* _ACTION ITEM_:
A stretch of the entries below is to be set down exactly, running from the line with "D1: schottky BAT85" through the line with "V1: 9V (plus", both included, and no other line.

* _DATA_:
====

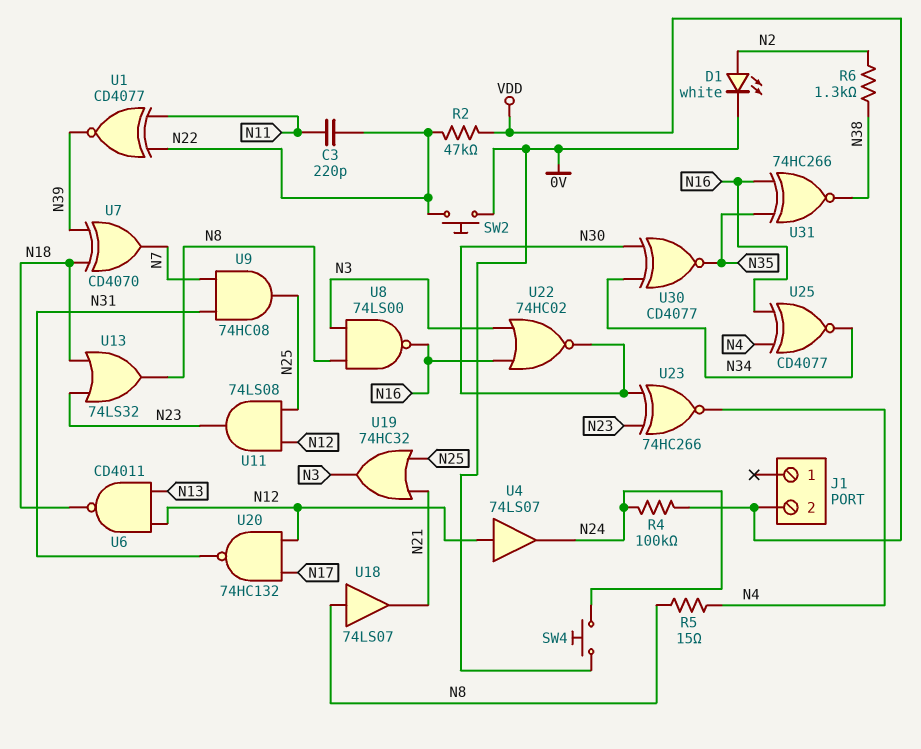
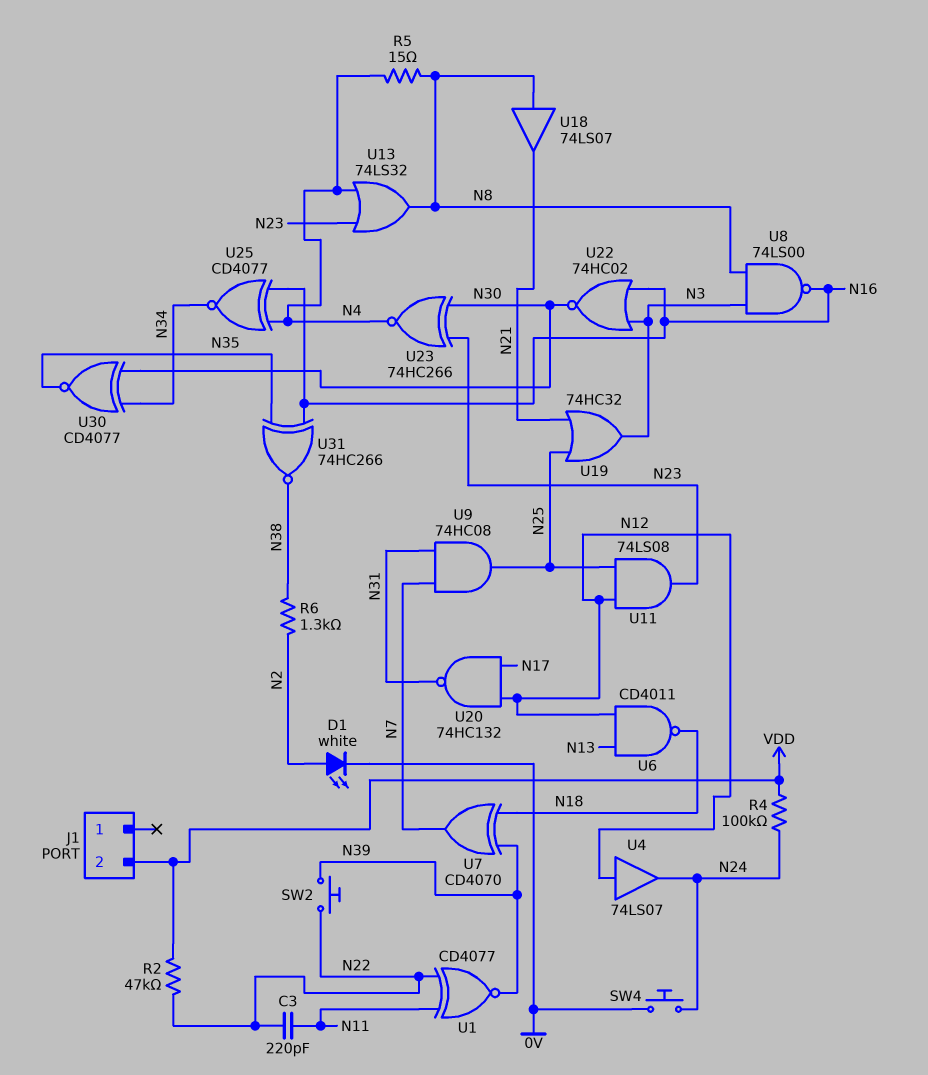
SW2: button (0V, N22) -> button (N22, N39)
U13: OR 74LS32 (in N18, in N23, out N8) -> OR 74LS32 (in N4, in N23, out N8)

====

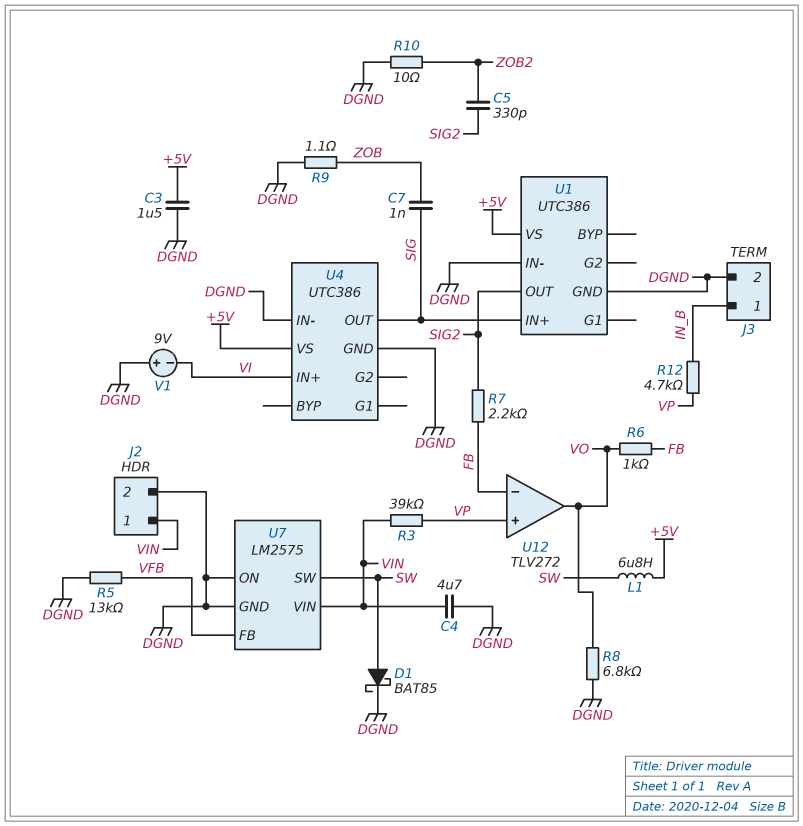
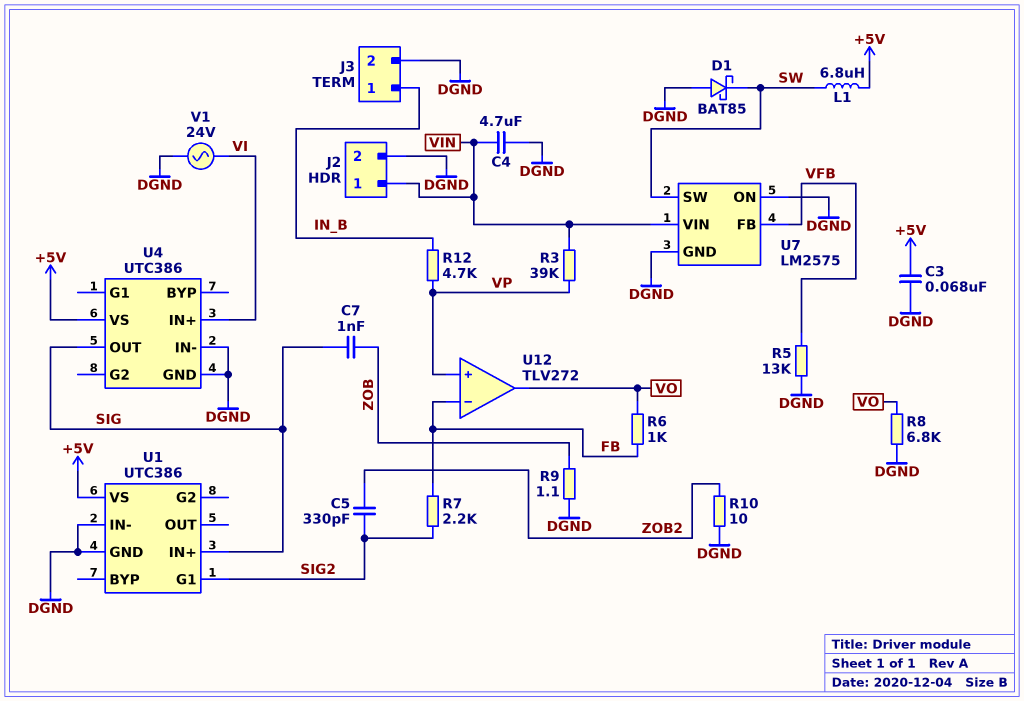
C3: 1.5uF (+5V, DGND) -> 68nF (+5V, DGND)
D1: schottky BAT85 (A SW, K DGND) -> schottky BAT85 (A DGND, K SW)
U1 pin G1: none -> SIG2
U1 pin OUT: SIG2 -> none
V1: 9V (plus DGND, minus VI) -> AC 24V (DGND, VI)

====

* _TASK OUTPUT_:
D1: schottky BAT85 (A SW, K DGND) -> schottky BAT85 (A DGND, K SW)
U1 pin G1: none -> SIG2
U1 pin OUT: SIG2 -> none
V1: 9V (plus DGND, minus VI) -> AC 24V (DGND, VI)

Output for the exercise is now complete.